Your reply should hold only the lines from the one containing "none -> yellow donut [251,239,302,284]" to the final line of the listing below, restated word for word.
************
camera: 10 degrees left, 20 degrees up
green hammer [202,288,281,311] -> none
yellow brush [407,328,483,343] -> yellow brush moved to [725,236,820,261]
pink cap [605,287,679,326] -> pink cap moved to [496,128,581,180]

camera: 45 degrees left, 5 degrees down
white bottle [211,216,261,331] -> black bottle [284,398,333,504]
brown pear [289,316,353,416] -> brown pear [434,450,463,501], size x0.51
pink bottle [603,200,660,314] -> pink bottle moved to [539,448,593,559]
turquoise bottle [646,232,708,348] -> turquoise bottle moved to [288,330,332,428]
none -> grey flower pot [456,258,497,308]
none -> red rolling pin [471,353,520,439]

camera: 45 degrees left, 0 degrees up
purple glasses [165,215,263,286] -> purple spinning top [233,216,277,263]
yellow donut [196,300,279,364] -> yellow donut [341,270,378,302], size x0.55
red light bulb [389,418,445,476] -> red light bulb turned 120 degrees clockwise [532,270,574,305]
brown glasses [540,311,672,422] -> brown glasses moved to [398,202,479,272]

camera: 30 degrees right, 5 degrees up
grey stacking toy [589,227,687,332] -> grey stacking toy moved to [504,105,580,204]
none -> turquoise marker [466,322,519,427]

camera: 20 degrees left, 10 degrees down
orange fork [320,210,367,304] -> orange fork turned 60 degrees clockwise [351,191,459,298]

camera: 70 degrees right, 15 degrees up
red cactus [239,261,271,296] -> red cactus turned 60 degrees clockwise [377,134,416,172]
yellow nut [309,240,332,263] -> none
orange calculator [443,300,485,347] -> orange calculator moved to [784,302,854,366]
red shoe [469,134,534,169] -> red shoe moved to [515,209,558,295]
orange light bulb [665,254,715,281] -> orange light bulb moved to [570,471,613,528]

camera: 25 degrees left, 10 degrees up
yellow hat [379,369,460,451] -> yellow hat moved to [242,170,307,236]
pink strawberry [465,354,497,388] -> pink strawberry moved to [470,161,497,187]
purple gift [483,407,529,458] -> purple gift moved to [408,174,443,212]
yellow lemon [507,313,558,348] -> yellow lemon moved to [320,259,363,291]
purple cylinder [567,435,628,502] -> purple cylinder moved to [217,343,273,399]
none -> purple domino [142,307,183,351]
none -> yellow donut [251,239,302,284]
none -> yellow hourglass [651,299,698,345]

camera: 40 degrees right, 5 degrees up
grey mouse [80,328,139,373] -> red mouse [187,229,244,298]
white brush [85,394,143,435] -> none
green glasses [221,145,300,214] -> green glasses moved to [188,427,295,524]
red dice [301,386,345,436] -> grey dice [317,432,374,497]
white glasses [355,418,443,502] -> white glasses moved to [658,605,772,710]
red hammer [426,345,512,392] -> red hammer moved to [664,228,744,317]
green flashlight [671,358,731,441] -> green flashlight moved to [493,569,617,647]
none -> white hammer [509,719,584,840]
************
• **RESULT FOR THIS EXERCISE**
none -> yellow donut [251,239,302,284]
none -> yellow hourglass [651,299,698,345]

camera: 40 degrees right, 5 degrees up
grey mouse [80,328,139,373] -> red mouse [187,229,244,298]
white brush [85,394,143,435] -> none
green glasses [221,145,300,214] -> green glasses moved to [188,427,295,524]
red dice [301,386,345,436] -> grey dice [317,432,374,497]
white glasses [355,418,443,502] -> white glasses moved to [658,605,772,710]
red hammer [426,345,512,392] -> red hammer moved to [664,228,744,317]
green flashlight [671,358,731,441] -> green flashlight moved to [493,569,617,647]
none -> white hammer [509,719,584,840]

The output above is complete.